■ Records to use ■
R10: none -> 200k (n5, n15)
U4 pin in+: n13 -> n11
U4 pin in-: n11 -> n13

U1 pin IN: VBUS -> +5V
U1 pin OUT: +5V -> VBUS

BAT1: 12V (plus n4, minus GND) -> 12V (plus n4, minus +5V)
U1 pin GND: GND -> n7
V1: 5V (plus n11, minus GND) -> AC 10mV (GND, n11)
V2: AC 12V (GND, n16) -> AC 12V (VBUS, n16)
...
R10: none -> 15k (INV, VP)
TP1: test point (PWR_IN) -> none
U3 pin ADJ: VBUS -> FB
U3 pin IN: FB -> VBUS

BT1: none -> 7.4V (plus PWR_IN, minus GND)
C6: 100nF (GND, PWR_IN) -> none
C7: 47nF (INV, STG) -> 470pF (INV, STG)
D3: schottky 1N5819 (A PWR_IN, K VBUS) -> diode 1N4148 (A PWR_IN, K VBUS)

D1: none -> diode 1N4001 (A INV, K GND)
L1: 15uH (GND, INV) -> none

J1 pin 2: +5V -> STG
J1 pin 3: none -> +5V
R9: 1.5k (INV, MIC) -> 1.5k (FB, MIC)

■ Directions for this task ■
Return, with no change at all, every line in the entries above from the line containing "R10: none -> 200k (n5, n15)" through the line containing "V2: AC 12V (GND, n16) -> AC 12V (VBUS, n16)".

■ Answer box ■
R10: none -> 200k (n5, n15)
U4 pin in+: n13 -> n11
U4 pin in-: n11 -> n13

U1 pin IN: VBUS -> +5V
U1 pin OUT: +5V -> VBUS

BAT1: 12V (plus n4, minus GND) -> 12V (plus n4, minus +5V)
U1 pin GND: GND -> n7
V1: 5V (plus n11, minus GND) -> AC 10mV (GND, n11)
V2: AC 12V (GND, n16) -> AC 12V (VBUS, n16)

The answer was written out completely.